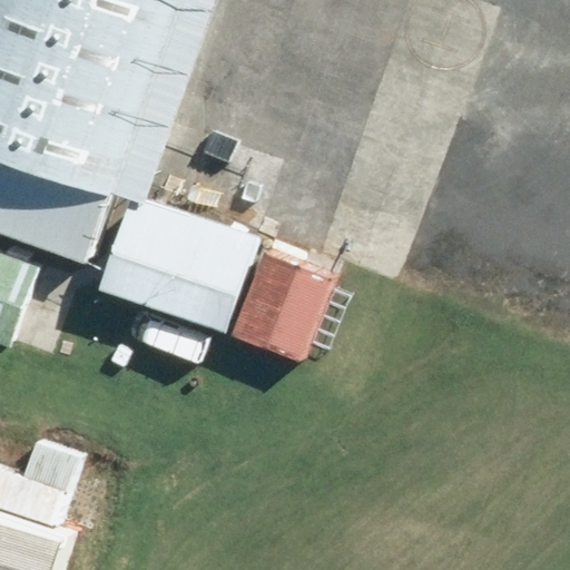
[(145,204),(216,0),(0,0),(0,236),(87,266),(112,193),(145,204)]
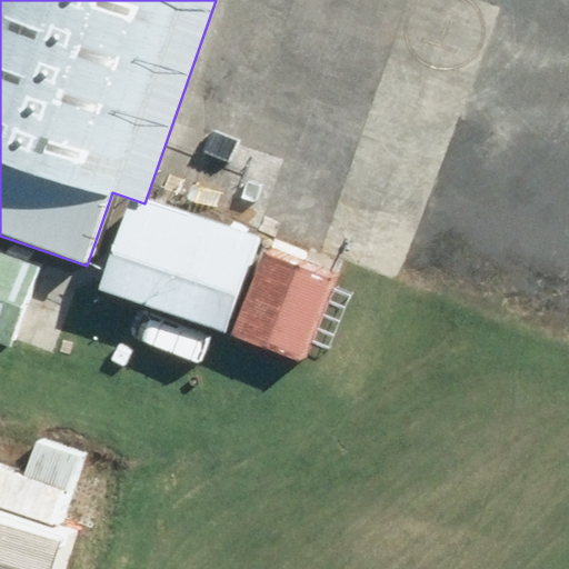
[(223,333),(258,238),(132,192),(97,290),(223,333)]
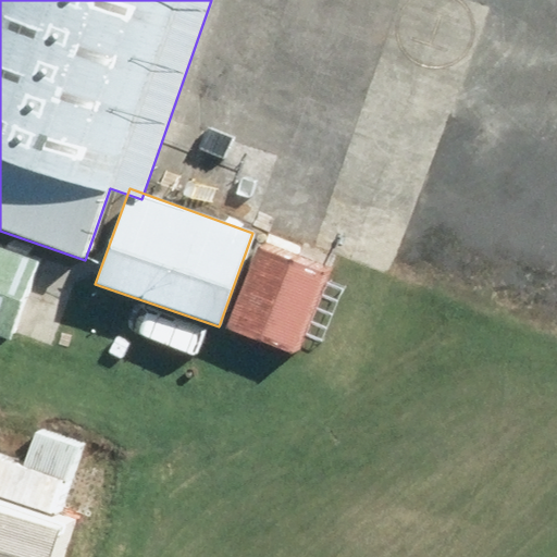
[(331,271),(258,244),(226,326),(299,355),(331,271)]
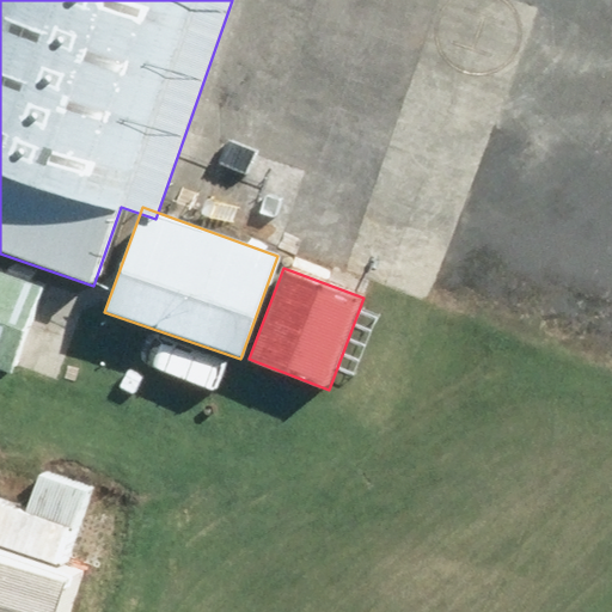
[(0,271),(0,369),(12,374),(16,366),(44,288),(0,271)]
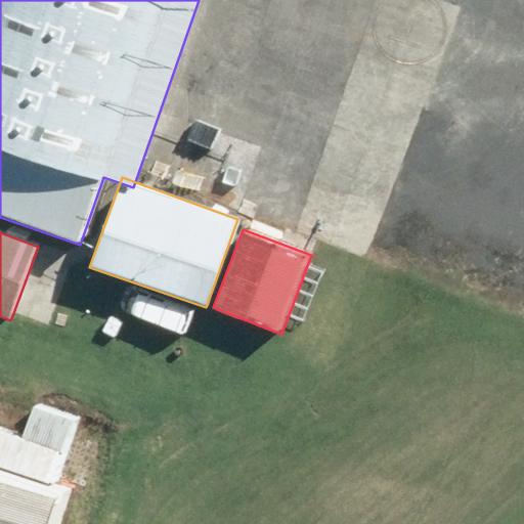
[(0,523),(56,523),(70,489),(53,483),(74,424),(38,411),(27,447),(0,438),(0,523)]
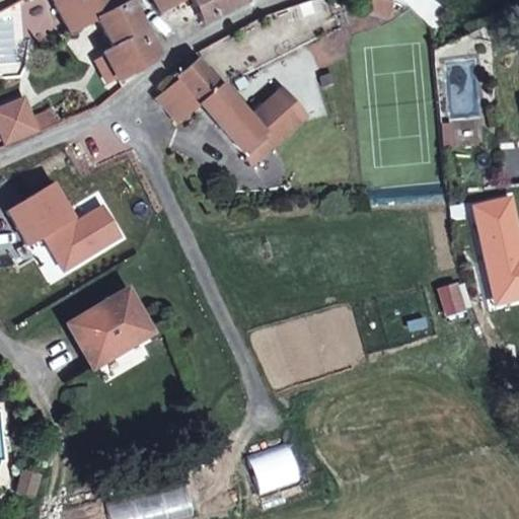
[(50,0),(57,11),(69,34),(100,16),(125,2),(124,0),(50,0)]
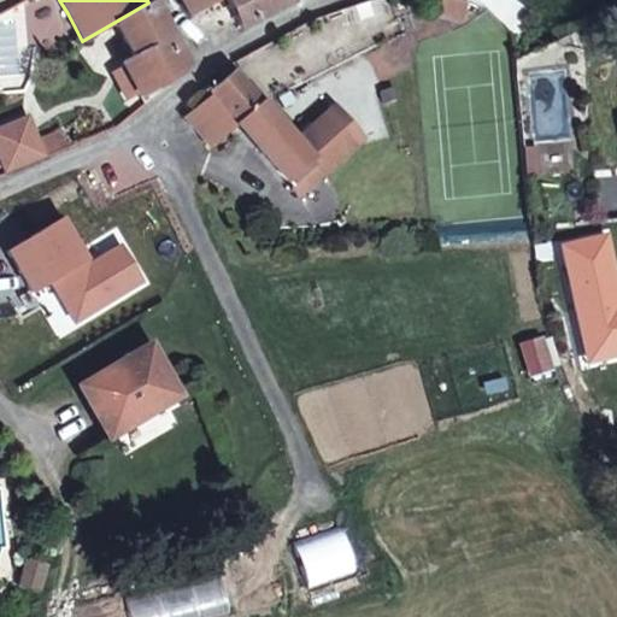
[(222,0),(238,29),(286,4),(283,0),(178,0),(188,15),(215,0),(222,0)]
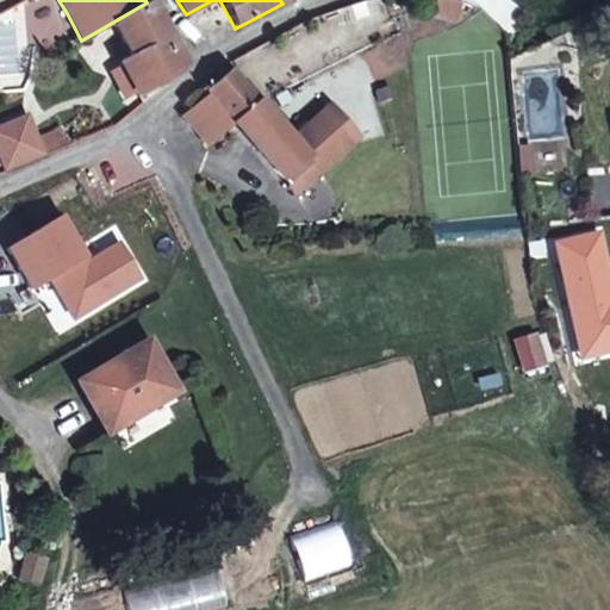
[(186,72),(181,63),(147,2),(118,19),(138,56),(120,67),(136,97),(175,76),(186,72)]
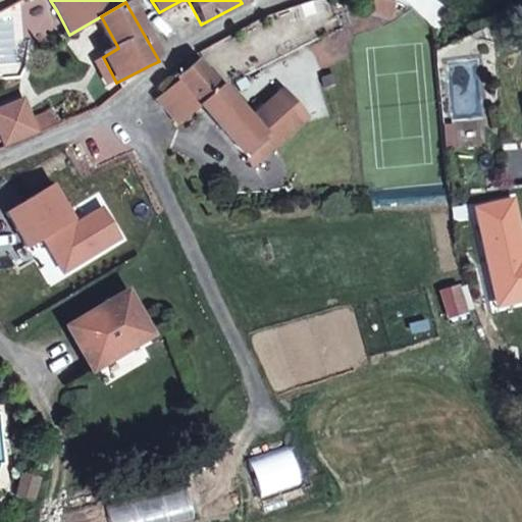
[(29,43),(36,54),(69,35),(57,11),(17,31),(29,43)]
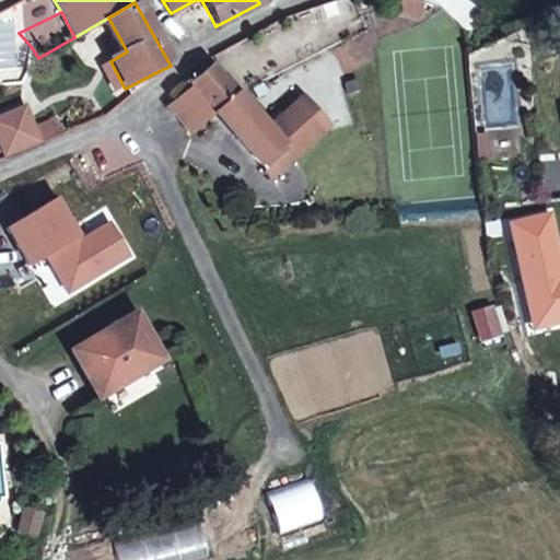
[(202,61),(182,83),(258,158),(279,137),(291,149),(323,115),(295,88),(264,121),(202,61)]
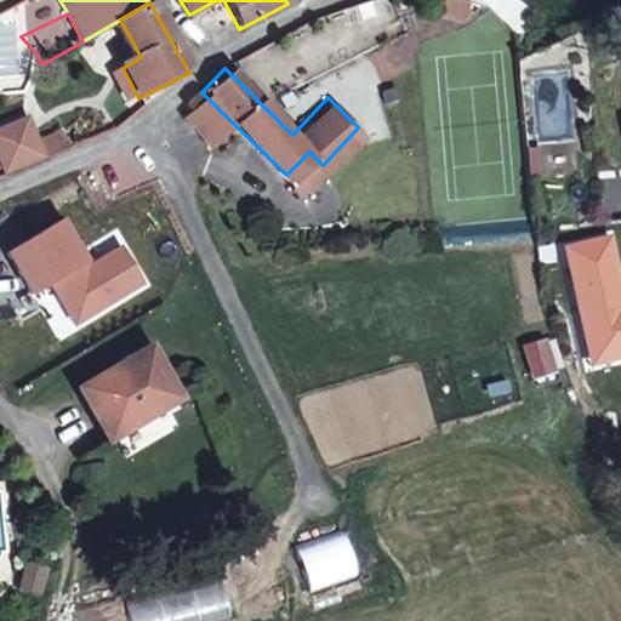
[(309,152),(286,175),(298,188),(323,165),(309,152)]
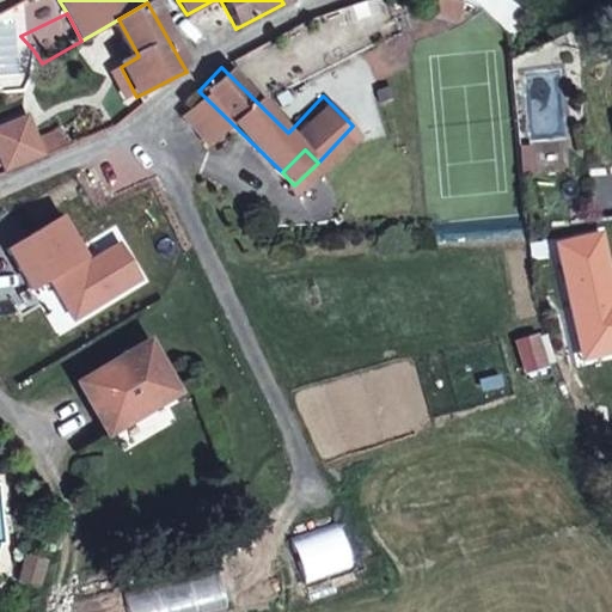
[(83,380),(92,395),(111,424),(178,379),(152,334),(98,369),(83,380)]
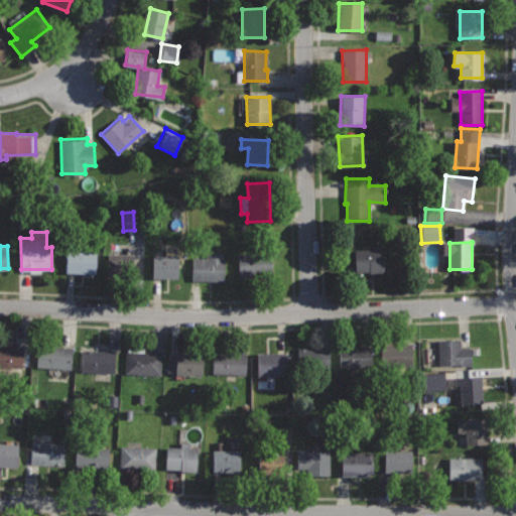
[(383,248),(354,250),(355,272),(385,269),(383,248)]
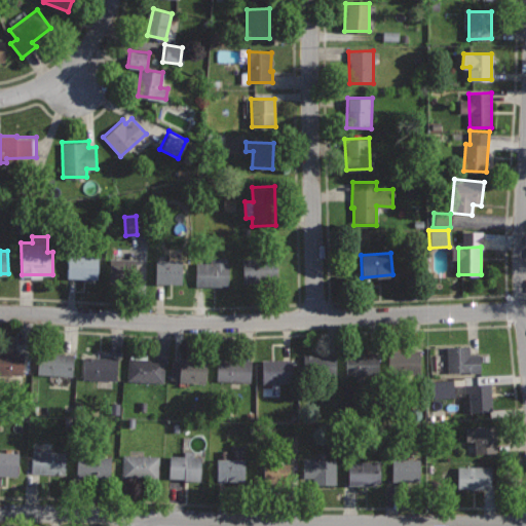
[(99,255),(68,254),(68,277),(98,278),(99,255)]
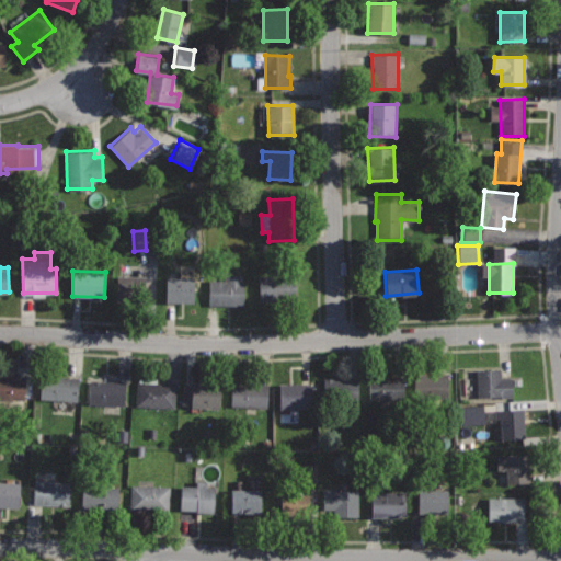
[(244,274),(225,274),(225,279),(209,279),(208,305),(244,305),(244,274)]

-*-*-

▸ **TASK INSTRUCTIONS**:
Write out the entries again, exactly as given, skipping any images.

▸ **RESPONSE AREA**:
[(145,204),(216,0),(0,0),(0,236),(87,266),(112,193),(145,204)]
[(223,333),(258,238),(132,192),(97,290),(223,333)]
[(331,271),(258,244),(226,326),(299,355),(331,271)]
[(0,271),(0,369),(12,374),(16,366),(44,288),(0,271)]
[(0,523),(56,523),(70,489),(53,483),(74,424),(38,411),(27,447),(0,438),(0,523)]
[(50,0),(57,11),(69,34),(100,16),(125,2),(124,0),(50,0)]
[(222,0),(238,29),(286,4),(283,0),(178,0),(188,15),(215,0),(222,0)]
[(186,72),(181,63),(147,2),(118,19),(138,56),(120,67),(136,97),(175,76),(186,72)]
[(29,43),(36,54),(69,35),(57,11),(17,31),(29,43)]
[(202,61),(182,83),(258,158),(279,137),(291,149),(323,115),(295,88),(264,121),(202,61)]
[(309,152),(286,175),(298,188),(323,165),(309,152)]
[(83,380),(92,395),(111,424),(178,379),(152,334),(98,369),(83,380)]
[(383,248),(354,250),(355,272),(385,269),(383,248)]
[(99,255),(68,254),(68,277),(98,278),(99,255)]
[(244,274),(225,274),(225,279),(209,279),(208,305),(244,305),(244,274)]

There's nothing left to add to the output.